Return, exactly and in full, the lines of the records below starting at the one with "camera: 85 degrees right, 5 degrees down" and ending at the one with "brown mushroom [285,272,331,318]", and no other lines.

** Opening Data for the task block **

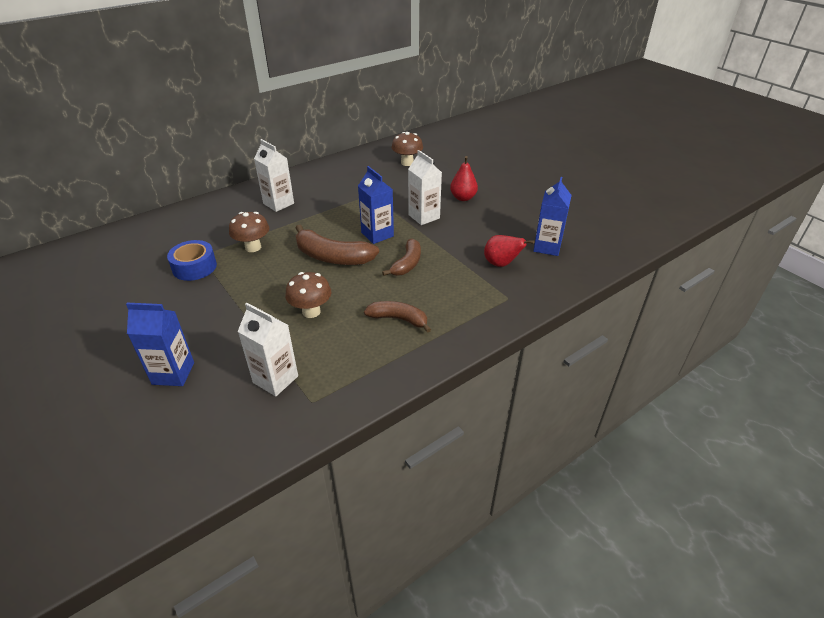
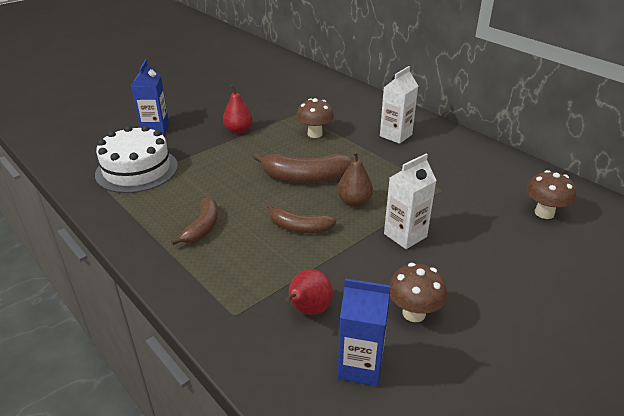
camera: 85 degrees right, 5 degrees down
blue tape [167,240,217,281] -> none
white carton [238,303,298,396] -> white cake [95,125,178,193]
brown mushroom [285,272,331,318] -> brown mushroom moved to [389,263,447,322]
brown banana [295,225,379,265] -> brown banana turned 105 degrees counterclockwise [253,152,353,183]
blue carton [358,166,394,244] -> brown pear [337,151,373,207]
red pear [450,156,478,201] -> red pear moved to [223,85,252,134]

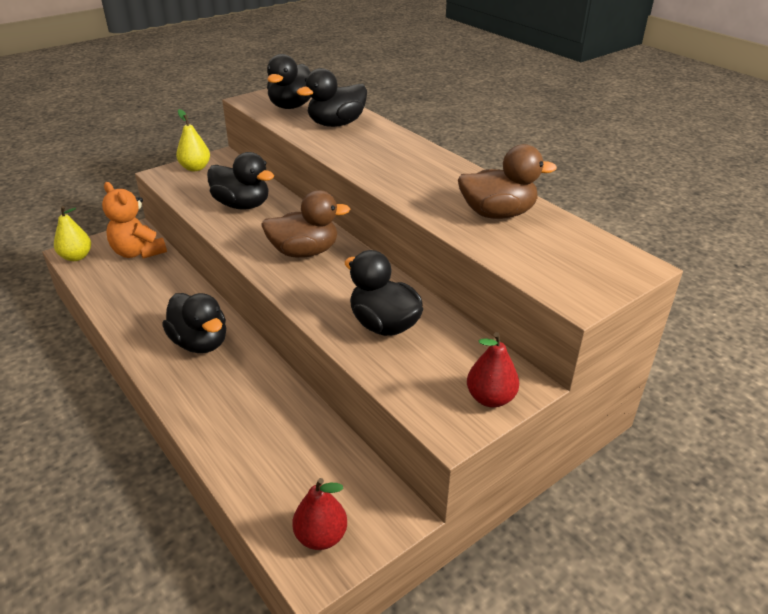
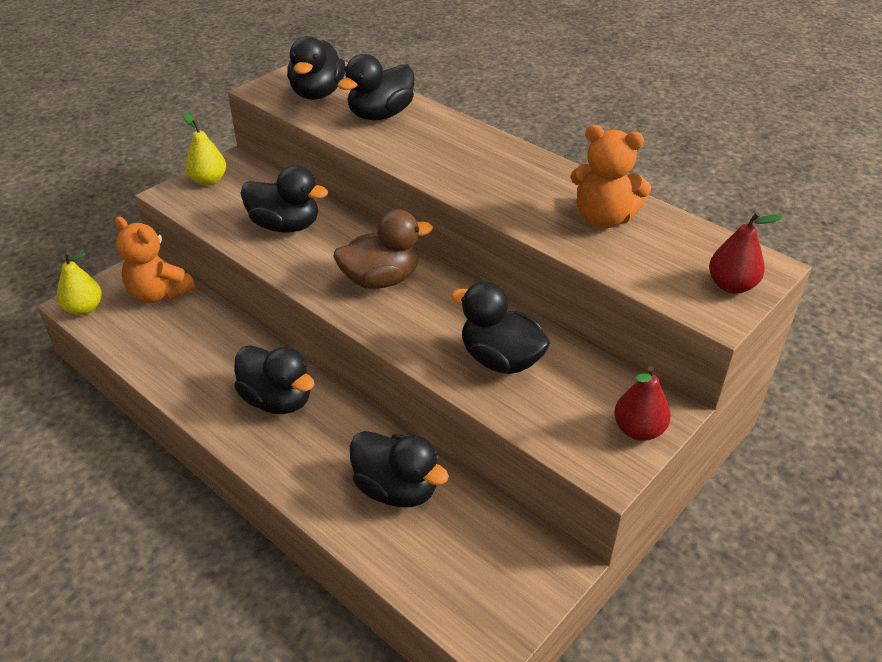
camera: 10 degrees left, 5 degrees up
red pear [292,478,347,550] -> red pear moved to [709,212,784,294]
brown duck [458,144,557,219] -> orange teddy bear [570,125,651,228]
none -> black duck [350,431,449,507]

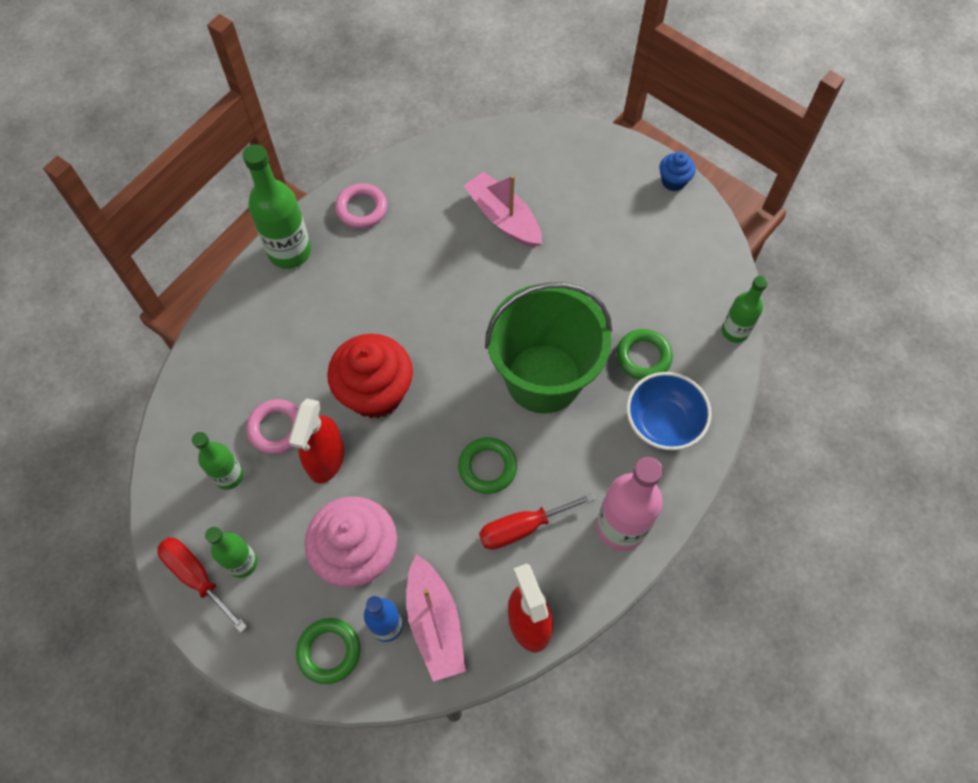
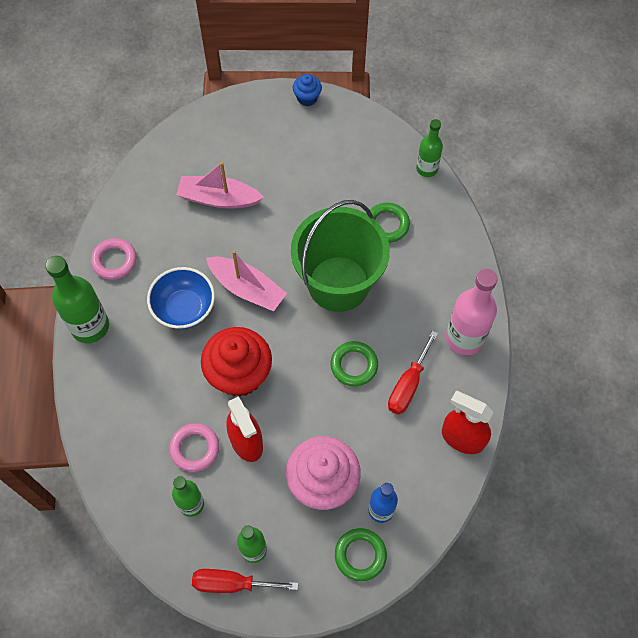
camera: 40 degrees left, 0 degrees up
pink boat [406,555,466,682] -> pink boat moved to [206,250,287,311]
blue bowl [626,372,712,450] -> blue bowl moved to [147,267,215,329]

** Closing Data for the task block **
** Opening Data for the task block **

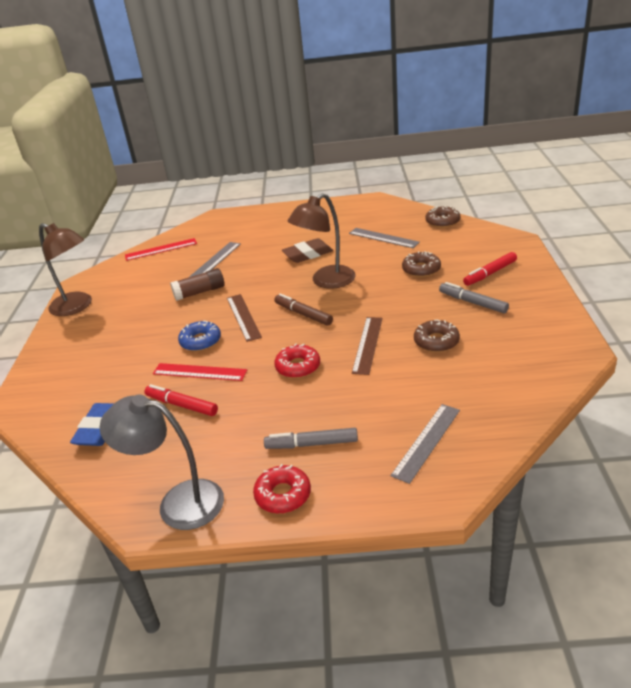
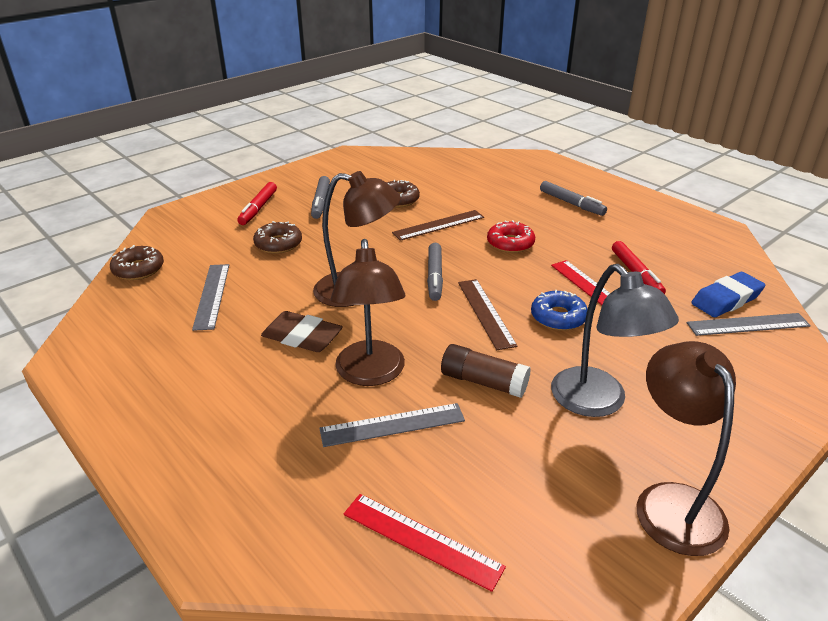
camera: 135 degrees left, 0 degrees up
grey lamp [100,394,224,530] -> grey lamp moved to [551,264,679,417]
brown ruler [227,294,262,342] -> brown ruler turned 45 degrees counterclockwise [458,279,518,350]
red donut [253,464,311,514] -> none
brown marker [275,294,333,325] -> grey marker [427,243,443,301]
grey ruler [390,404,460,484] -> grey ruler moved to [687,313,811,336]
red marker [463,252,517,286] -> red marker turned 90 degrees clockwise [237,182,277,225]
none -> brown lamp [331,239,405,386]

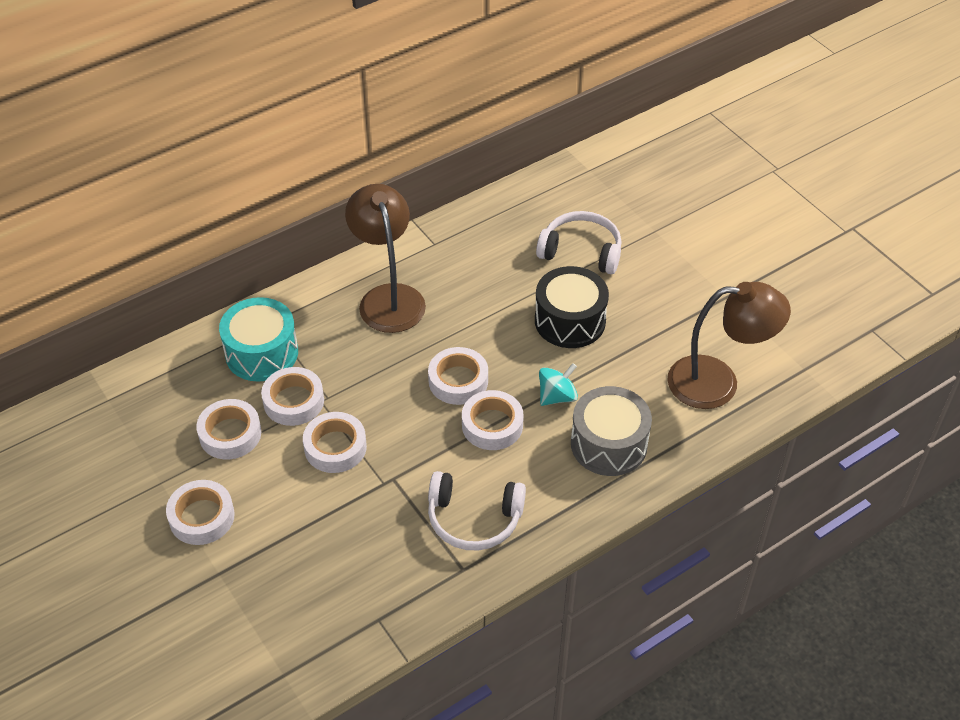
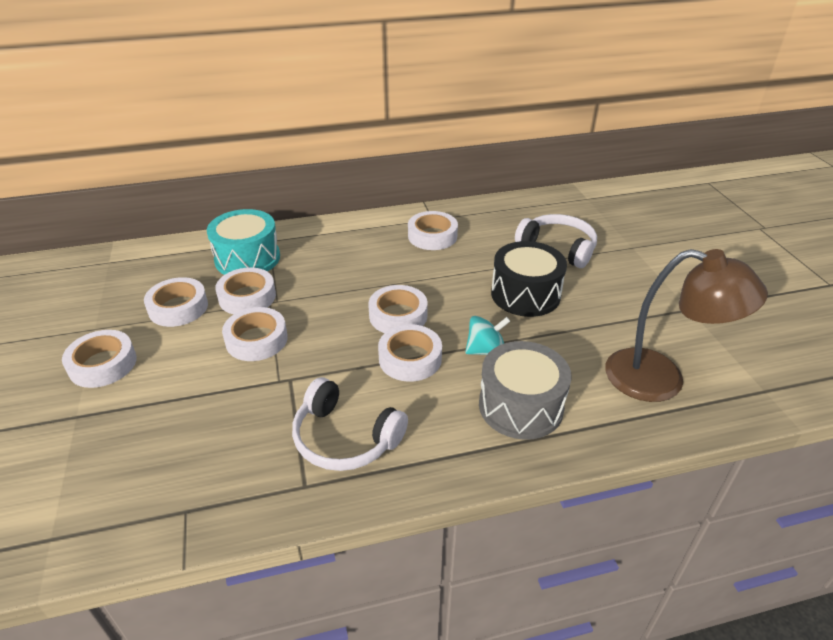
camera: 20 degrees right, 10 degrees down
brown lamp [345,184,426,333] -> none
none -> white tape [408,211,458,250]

** Closing Data for the task block **
** Opening Data for the task block **

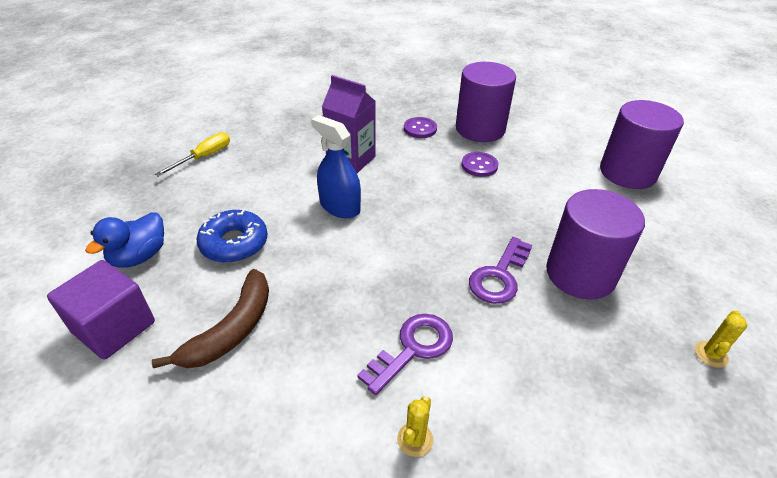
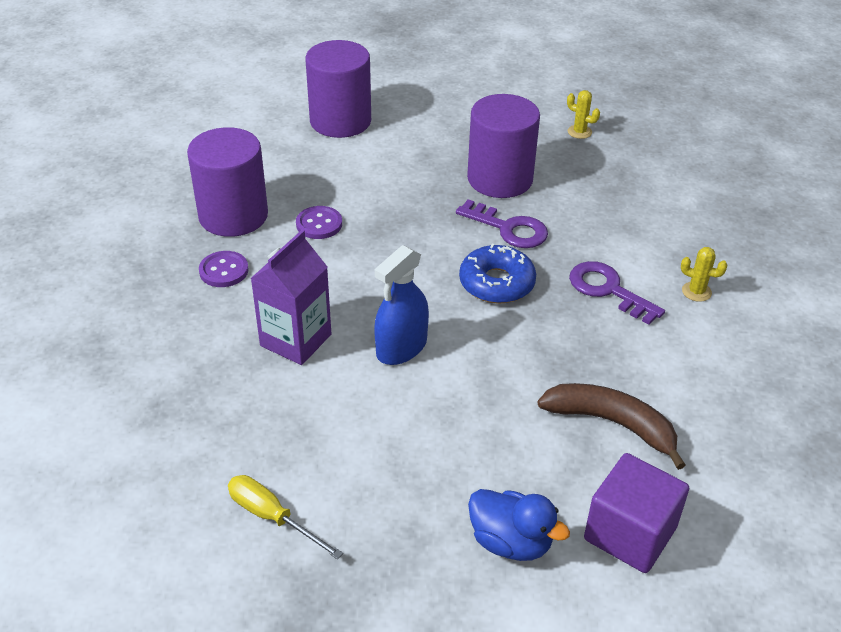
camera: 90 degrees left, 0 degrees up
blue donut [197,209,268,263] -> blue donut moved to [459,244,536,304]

** Closing Data for the task block **

**Finished task:**
camera: 85 degrees right, 5 degrees down
blue tape [167,240,217,281] -> none
white carton [238,303,298,396] -> white cake [95,125,178,193]
brown mushroom [285,272,331,318] -> brown mushroom moved to [389,263,447,322]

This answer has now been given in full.